→ **Your task**: Collect from the data below each line with "slope".

→ **Extracted data**:
■ ■ ■ ■ ■ ■ ■

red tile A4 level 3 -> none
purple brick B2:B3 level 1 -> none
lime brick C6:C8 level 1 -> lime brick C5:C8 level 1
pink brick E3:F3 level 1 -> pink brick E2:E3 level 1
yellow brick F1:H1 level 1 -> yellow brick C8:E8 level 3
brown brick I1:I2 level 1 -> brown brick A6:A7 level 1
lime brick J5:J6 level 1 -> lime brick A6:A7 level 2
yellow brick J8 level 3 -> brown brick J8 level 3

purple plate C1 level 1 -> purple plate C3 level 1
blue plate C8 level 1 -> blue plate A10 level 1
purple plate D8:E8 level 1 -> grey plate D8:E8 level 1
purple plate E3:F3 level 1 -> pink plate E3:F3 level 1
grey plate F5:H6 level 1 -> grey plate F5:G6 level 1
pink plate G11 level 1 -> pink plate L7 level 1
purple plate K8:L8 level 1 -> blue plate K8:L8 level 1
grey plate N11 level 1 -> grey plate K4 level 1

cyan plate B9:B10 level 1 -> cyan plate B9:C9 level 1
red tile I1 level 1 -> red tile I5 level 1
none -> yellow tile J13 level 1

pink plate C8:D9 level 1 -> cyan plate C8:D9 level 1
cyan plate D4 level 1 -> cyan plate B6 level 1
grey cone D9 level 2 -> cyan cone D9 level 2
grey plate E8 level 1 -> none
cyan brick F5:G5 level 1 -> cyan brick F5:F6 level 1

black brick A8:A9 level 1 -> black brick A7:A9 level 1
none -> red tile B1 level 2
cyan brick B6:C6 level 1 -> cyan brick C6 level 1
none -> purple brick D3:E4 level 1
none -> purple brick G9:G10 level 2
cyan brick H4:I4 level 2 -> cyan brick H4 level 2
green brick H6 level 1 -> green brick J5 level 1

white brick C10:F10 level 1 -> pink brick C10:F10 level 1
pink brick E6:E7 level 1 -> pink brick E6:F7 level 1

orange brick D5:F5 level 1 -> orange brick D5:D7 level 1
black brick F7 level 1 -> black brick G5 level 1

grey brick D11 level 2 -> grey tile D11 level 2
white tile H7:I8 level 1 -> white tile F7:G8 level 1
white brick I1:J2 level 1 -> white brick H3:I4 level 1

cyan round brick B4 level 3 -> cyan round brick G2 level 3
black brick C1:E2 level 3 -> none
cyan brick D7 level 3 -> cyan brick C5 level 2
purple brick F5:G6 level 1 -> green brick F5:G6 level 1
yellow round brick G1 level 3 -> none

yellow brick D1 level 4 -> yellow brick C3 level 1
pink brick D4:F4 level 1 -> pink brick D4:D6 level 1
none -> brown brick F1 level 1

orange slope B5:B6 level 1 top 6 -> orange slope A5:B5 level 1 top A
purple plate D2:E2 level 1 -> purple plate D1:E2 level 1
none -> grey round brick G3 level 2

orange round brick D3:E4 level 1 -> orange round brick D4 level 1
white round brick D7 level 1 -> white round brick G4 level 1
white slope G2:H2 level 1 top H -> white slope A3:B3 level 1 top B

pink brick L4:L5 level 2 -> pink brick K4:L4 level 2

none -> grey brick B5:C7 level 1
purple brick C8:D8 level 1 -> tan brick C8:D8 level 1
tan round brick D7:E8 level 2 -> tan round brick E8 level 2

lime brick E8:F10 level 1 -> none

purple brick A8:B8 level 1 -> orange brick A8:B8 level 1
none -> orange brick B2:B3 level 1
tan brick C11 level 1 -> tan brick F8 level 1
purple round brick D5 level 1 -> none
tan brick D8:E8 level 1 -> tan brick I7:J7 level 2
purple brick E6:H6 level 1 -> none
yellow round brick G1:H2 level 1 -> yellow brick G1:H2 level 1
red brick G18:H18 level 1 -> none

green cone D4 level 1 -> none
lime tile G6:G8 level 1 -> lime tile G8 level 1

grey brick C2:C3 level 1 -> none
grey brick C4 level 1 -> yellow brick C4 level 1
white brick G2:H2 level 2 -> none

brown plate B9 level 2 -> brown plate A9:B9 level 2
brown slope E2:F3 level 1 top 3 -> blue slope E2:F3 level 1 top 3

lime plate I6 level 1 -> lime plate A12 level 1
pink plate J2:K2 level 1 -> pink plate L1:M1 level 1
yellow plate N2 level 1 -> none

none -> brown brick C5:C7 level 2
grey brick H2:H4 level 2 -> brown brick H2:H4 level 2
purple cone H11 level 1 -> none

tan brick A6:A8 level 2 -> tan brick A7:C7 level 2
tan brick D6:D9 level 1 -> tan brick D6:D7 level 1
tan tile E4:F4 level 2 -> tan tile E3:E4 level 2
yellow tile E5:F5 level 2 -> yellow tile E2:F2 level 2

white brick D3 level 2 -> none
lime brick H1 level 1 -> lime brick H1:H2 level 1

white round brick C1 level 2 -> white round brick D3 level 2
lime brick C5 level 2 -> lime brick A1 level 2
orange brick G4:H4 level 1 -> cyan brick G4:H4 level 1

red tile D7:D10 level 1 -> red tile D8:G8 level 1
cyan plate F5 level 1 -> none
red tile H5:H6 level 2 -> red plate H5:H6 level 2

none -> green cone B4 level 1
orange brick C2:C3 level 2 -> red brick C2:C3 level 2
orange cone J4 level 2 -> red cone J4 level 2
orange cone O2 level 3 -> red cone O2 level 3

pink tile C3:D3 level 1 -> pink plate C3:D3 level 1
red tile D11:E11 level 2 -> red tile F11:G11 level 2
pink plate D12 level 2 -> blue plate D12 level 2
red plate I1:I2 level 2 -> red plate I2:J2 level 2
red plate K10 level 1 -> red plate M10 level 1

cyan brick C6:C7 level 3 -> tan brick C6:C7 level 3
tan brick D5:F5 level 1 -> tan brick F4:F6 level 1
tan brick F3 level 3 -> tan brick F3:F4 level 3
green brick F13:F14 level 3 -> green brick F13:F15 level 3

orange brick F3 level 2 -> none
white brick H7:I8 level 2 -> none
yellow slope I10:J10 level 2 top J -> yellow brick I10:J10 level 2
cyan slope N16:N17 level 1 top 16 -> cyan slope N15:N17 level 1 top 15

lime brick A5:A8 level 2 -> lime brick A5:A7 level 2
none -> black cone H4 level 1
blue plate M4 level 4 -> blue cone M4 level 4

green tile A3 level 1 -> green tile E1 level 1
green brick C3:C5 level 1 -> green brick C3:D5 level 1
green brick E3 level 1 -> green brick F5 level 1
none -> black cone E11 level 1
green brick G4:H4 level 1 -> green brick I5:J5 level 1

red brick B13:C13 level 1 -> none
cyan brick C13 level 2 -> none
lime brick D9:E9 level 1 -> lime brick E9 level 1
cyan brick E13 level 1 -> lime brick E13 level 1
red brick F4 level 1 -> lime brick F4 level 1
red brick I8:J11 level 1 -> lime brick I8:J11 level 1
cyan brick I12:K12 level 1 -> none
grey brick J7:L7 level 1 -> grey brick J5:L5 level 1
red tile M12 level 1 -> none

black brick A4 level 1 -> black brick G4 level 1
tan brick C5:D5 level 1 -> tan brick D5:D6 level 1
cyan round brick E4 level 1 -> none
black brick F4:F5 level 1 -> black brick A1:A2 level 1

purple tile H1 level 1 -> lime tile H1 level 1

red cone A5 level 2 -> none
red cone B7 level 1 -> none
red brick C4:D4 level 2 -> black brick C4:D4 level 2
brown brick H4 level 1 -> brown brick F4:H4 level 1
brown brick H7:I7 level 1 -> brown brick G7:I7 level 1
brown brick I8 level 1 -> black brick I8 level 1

■ ■ ■ ■ ■ ■ ■

→ **Exercise output**:
orange slope B5:B6 level 1 top 6 -> orange slope A5:B5 level 1 top A
white slope G2:H2 level 1 top H -> white slope A3:B3 level 1 top B
brown slope E2:F3 level 1 top 3 -> blue slope E2:F3 level 1 top 3
yellow slope I10:J10 level 2 top J -> yellow brick I10:J10 level 2
cyan slope N16:N17 level 1 top 16 -> cyan slope N15:N17 level 1 top 15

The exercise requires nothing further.